Goal of the exercise:
Using the listing below, return every line that includes "green".

Given data:
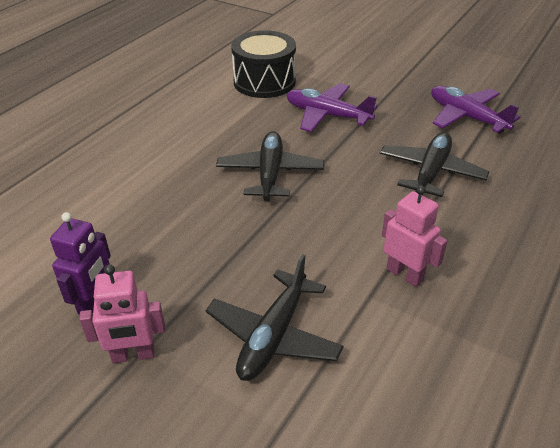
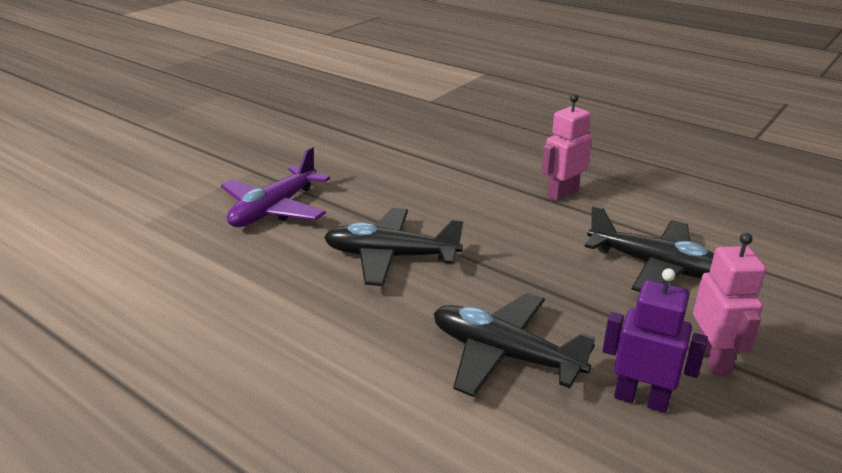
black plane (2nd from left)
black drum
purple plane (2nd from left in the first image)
---
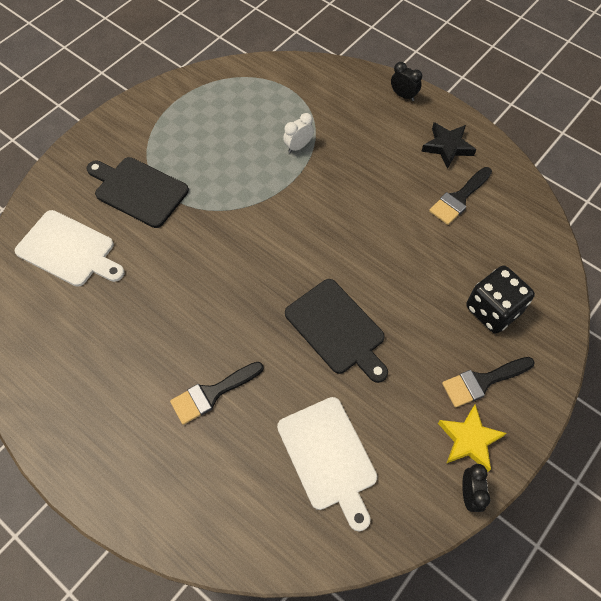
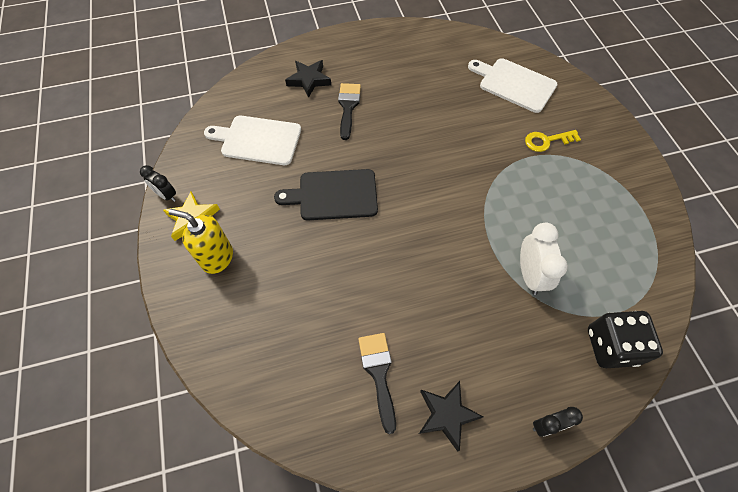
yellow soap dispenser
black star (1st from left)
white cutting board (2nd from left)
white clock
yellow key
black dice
==
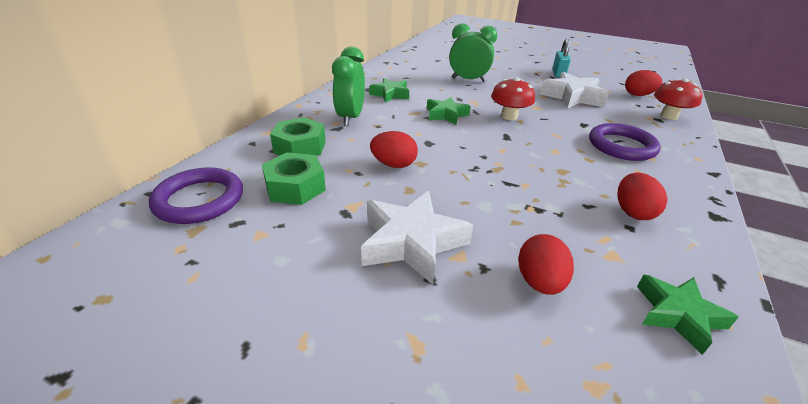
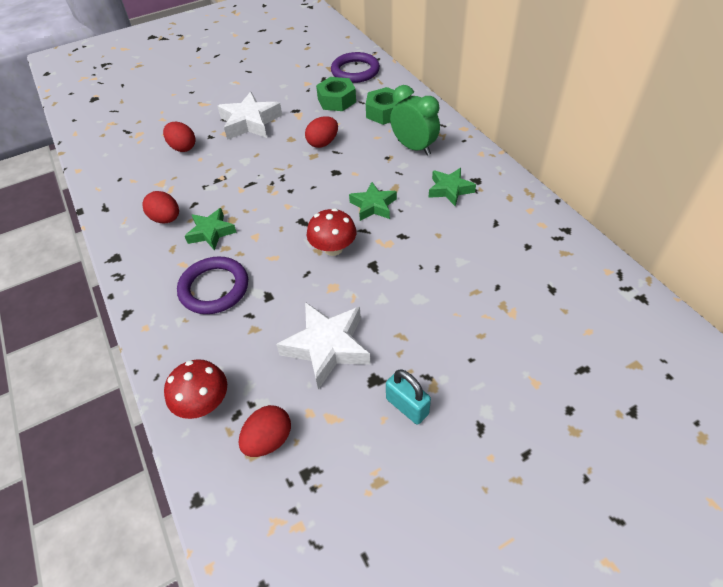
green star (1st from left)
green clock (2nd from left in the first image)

Solution to the exercise:
green star (1st from left)
green clock (2nd from left in the first image)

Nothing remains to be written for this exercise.